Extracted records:
=======

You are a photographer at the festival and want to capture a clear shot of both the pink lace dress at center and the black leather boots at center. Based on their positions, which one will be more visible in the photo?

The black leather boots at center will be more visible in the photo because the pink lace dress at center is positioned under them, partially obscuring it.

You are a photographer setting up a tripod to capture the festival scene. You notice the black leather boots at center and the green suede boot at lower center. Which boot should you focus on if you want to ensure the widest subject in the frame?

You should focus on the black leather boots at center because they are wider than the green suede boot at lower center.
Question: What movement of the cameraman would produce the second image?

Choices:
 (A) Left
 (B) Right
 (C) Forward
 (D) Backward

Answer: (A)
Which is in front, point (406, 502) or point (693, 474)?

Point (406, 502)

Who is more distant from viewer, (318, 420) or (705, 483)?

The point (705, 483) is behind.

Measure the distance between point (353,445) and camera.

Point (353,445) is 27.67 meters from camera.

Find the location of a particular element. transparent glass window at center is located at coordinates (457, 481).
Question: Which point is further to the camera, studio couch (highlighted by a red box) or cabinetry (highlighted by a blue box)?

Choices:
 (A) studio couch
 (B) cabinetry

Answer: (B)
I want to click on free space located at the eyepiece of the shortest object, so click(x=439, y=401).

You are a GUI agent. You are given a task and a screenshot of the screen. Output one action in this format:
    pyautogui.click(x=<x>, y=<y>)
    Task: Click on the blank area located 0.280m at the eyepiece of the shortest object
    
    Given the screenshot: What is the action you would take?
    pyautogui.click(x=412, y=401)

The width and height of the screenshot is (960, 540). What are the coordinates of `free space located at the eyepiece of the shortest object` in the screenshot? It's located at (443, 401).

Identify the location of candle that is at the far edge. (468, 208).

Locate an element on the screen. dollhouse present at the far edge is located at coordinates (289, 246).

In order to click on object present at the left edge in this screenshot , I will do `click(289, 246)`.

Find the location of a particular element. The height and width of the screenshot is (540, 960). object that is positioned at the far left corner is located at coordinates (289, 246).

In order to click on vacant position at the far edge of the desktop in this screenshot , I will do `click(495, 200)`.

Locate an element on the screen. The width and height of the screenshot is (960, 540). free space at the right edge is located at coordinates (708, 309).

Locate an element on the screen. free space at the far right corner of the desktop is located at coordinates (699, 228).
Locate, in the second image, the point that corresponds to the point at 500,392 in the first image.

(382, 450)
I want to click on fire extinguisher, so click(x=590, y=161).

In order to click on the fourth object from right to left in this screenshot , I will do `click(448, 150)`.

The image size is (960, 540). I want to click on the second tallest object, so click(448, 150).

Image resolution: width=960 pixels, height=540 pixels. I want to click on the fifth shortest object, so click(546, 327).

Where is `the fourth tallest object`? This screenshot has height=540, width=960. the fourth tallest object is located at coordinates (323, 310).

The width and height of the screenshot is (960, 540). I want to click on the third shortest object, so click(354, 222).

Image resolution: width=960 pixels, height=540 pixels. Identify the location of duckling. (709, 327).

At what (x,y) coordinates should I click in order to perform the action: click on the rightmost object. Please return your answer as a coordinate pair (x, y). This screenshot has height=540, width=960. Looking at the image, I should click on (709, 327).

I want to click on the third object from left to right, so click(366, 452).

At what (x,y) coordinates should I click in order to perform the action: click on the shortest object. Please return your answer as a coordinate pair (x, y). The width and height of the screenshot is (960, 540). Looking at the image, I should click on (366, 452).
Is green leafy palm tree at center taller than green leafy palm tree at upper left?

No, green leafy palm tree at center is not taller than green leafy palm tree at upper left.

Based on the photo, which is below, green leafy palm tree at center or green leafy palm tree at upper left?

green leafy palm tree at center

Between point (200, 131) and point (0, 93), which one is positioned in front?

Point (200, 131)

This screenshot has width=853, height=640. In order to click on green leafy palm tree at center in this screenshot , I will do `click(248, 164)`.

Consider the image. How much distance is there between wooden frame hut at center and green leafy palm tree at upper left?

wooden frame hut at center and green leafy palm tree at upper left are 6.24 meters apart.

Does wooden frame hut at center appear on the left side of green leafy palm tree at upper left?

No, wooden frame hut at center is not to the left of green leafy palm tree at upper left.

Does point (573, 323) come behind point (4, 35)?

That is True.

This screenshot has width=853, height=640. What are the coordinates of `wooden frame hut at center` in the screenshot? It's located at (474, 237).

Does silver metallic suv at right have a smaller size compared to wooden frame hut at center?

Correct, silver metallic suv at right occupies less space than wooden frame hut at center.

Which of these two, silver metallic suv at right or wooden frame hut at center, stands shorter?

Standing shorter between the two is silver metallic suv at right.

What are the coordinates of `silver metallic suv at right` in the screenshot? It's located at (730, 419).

=======

Reproduce the data above, changing each "wooden frame hut" to "thatched hut" and keeping every other word intact.

### Reply to the exercise:
You are a photographer at the festival and want to capture a clear shot of both the pink lace dress at center and the black leather boots at center. Based on their positions, which one will be more visible in the photo?

The black leather boots at center will be more visible in the photo because the pink lace dress at center is positioned under them, partially obscuring it.

You are a photographer setting up a tripod to capture the festival scene. You notice the black leather boots at center and the green suede boot at lower center. Which boot should you focus on if you want to ensure the widest subject in the frame?

You should focus on the black leather boots at center because they are wider than the green suede boot at lower center.
Question: What movement of the cameraman would produce the second image?

Choices:
 (A) Left
 (B) Right
 (C) Forward
 (D) Backward

Answer: (A)
Which is in front, point (406, 502) or point (693, 474)?

Point (406, 502)

Who is more distant from viewer, (318, 420) or (705, 483)?

The point (705, 483) is behind.

Measure the distance between point (353,445) and camera.

Point (353,445) is 27.67 meters from camera.

Find the location of a particular element. transparent glass window at center is located at coordinates (457, 481).
Question: Which point is further to the camera, studio couch (highlighted by a red box) or cabinetry (highlighted by a blue box)?

Choices:
 (A) studio couch
 (B) cabinetry

Answer: (B)
I want to click on free space located at the eyepiece of the shortest object, so click(x=439, y=401).

You are a GUI agent. You are given a task and a screenshot of the screen. Output one action in this format:
    pyautogui.click(x=<x>, y=<y>)
    Task: Click on the blank area located 0.280m at the eyepiece of the shortest object
    
    Given the screenshot: What is the action you would take?
    pyautogui.click(x=412, y=401)

The width and height of the screenshot is (960, 540). What are the coordinates of `free space located at the eyepiece of the shortest object` in the screenshot? It's located at (443, 401).

Identify the location of candle that is at the far edge. (468, 208).

Locate an element on the screen. dollhouse present at the far edge is located at coordinates (289, 246).

In order to click on object present at the left edge in this screenshot , I will do `click(289, 246)`.

Find the location of a particular element. The height and width of the screenshot is (540, 960). object that is positioned at the far left corner is located at coordinates (289, 246).

In order to click on vacant position at the far edge of the desktop in this screenshot , I will do `click(495, 200)`.

Locate an element on the screen. The width and height of the screenshot is (960, 540). free space at the right edge is located at coordinates (708, 309).

Locate an element on the screen. free space at the far right corner of the desktop is located at coordinates (699, 228).
Locate, in the second image, the point that corresponds to the point at 500,392 in the first image.

(382, 450)
I want to click on fire extinguisher, so click(x=590, y=161).

In order to click on the fourth object from right to left in this screenshot , I will do `click(448, 150)`.

The image size is (960, 540). I want to click on the second tallest object, so click(448, 150).

Image resolution: width=960 pixels, height=540 pixels. I want to click on the fifth shortest object, so click(546, 327).

Where is `the fourth tallest object`? This screenshot has height=540, width=960. the fourth tallest object is located at coordinates (323, 310).

The width and height of the screenshot is (960, 540). I want to click on the third shortest object, so click(354, 222).

Image resolution: width=960 pixels, height=540 pixels. Identify the location of duckling. (709, 327).

At what (x,y) coordinates should I click in order to perform the action: click on the rightmost object. Please return your answer as a coordinate pair (x, y). This screenshot has height=540, width=960. Looking at the image, I should click on (709, 327).

I want to click on the third object from left to right, so click(366, 452).

At what (x,y) coordinates should I click in order to perform the action: click on the shortest object. Please return your answer as a coordinate pair (x, y). The width and height of the screenshot is (960, 540). Looking at the image, I should click on (366, 452).
Is green leafy palm tree at center taller than green leafy palm tree at upper left?

No, green leafy palm tree at center is not taller than green leafy palm tree at upper left.

Based on the photo, which is below, green leafy palm tree at center or green leafy palm tree at upper left?

green leafy palm tree at center

Between point (200, 131) and point (0, 93), which one is positioned in front?

Point (200, 131)

This screenshot has width=853, height=640. In order to click on green leafy palm tree at center in this screenshot , I will do `click(248, 164)`.

Consider the image. How much distance is there between thatched hut at center and green leafy palm tree at upper left?

thatched hut at center and green leafy palm tree at upper left are 6.24 meters apart.

Does thatched hut at center appear on the left side of green leafy palm tree at upper left?

No, thatched hut at center is not to the left of green leafy palm tree at upper left.

Does point (573, 323) come behind point (4, 35)?

That is True.

This screenshot has width=853, height=640. What are the coordinates of `thatched hut at center` in the screenshot? It's located at (474, 237).

Does silver metallic suv at right have a smaller size compared to thatched hut at center?

Correct, silver metallic suv at right occupies less space than thatched hut at center.

Which of these two, silver metallic suv at right or thatched hut at center, stands shorter?

Standing shorter between the two is silver metallic suv at right.

What are the coordinates of `silver metallic suv at right` in the screenshot? It's located at (730, 419).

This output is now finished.